__ZIEL DER AUFGABE__: Welche der folgenden Zeilen enthalten die Zeichenfolge „kern“? Sammle sie alle und schreib jede vollständig ab.

__EINGABEZEILEN__:
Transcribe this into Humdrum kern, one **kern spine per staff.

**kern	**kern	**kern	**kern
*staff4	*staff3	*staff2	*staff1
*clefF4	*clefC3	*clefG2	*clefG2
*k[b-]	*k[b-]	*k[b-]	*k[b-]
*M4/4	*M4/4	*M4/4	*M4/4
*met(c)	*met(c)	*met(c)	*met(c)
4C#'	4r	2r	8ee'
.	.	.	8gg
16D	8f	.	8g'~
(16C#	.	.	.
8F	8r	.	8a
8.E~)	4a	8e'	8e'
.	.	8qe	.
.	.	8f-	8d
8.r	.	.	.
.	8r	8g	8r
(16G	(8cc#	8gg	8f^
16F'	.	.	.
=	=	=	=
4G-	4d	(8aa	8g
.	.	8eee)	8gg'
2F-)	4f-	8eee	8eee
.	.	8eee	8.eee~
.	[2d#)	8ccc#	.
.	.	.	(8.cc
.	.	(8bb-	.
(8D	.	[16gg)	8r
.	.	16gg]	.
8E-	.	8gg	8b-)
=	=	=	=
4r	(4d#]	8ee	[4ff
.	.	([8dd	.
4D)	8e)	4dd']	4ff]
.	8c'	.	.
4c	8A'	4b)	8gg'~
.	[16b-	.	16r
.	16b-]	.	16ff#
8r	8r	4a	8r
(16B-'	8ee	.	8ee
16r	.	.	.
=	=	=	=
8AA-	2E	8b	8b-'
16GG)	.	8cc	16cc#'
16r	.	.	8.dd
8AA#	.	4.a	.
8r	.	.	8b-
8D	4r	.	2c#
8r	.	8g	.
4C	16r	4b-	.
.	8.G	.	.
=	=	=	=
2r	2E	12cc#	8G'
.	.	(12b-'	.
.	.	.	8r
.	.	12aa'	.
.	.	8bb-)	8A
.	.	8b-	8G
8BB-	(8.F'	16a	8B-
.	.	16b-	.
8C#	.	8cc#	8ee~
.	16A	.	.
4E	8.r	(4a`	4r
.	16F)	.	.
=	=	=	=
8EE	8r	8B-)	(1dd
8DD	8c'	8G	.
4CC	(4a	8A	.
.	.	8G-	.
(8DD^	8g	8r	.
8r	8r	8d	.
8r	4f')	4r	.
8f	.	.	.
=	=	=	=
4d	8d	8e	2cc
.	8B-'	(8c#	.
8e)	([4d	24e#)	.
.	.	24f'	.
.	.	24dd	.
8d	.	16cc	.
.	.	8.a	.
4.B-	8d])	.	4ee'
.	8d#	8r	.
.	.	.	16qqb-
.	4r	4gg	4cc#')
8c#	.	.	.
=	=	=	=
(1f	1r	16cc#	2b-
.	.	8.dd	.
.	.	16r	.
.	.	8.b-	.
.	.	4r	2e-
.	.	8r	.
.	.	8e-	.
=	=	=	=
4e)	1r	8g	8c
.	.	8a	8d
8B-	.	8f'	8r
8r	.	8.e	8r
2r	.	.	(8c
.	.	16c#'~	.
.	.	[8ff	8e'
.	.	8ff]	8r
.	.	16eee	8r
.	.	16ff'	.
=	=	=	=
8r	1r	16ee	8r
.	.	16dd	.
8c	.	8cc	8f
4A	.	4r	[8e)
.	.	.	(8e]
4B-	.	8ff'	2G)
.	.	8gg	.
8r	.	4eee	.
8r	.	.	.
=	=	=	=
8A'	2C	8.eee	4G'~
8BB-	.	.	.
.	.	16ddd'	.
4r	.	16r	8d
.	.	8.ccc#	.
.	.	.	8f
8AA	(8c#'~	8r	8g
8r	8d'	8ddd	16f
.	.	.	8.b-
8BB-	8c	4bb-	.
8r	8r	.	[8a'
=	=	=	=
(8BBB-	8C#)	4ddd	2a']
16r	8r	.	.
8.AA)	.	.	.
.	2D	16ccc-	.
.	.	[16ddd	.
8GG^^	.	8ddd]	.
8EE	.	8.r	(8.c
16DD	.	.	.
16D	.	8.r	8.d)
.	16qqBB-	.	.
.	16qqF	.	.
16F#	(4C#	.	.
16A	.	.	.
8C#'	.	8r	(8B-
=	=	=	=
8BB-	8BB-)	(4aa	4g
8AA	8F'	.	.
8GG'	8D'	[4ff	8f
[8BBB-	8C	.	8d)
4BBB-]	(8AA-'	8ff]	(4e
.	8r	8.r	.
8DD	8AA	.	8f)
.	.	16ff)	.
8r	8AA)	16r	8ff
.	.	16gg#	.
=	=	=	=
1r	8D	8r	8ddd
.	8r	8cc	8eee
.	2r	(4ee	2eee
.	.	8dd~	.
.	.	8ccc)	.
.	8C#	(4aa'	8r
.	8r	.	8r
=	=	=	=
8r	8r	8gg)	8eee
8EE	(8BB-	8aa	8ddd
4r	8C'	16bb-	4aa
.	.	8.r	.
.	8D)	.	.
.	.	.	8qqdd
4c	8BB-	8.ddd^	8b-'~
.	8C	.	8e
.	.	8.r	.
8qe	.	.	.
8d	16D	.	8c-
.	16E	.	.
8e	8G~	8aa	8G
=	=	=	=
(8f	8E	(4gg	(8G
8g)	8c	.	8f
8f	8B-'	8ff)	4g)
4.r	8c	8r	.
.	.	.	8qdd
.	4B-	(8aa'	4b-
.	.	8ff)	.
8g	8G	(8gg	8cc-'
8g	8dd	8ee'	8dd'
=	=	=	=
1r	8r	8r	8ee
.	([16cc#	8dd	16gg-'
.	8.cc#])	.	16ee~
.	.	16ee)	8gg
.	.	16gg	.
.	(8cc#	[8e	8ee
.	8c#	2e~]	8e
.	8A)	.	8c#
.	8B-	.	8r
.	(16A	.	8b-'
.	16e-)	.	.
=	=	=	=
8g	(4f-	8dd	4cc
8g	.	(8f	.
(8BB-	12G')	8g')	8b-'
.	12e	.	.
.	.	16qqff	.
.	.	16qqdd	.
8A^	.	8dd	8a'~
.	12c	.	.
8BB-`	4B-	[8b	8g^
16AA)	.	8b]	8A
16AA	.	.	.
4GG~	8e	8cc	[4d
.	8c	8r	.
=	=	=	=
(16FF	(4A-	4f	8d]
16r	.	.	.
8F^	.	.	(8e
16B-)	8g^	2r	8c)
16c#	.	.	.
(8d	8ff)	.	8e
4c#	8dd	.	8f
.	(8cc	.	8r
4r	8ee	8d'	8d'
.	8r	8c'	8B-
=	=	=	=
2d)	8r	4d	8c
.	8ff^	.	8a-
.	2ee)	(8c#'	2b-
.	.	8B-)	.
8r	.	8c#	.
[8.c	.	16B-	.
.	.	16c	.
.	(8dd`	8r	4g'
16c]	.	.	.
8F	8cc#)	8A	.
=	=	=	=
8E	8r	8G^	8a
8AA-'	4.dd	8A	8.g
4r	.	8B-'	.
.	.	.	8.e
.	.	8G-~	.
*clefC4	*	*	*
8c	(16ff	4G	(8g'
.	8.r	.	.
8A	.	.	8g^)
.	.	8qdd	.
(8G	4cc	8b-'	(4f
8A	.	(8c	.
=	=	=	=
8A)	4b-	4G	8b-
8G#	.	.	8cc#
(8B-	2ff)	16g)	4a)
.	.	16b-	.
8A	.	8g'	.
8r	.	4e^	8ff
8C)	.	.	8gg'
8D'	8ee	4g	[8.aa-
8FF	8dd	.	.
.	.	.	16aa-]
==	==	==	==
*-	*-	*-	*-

__ANTWORT__:
Transcribe this into Humdrum kern, one **kern spine per staff.
**kern	**kern	**kern	**kern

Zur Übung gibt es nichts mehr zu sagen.